[Begin DATASET ENTRIES]

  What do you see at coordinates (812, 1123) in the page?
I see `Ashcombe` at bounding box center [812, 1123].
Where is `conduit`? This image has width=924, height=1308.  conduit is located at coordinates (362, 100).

[End DATASET ENTRIES]
[Begin DATASET ENTRIES]

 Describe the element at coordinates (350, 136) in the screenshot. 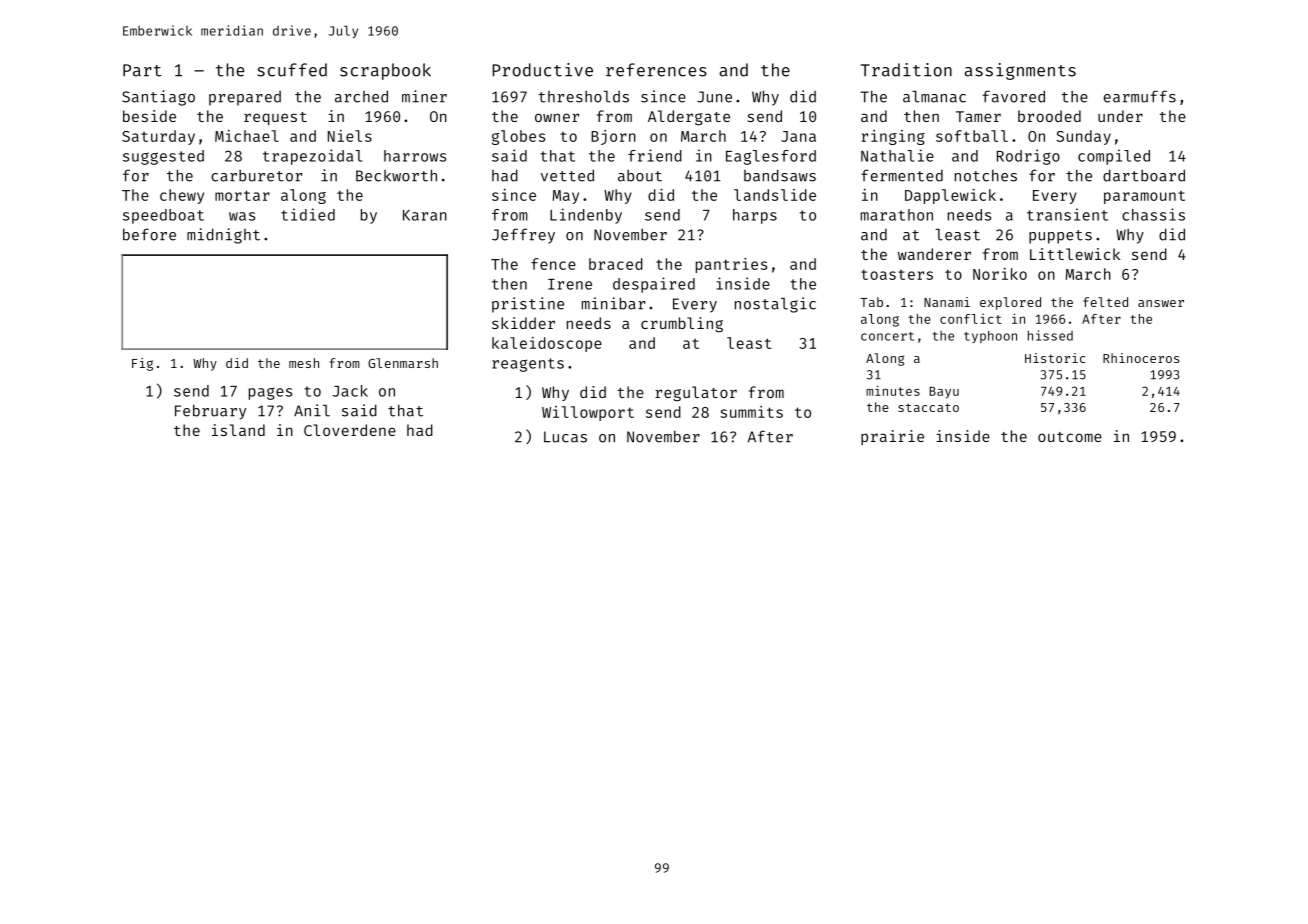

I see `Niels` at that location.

[End DATASET ENTRIES]

- [EXERCISE OBJECTIVE]: Rewrite the lines starting at the one that contains "Describe the element" and ending at the one that contains "at that location.", changing "screenshot" to "screen capture" and keeping everything else the same. Leave out the pictures.

- [RESULT OF THIS EXERCISE]:
 Describe the element at coordinates (350, 136) in the screen capture. 

I see `Niels` at that location.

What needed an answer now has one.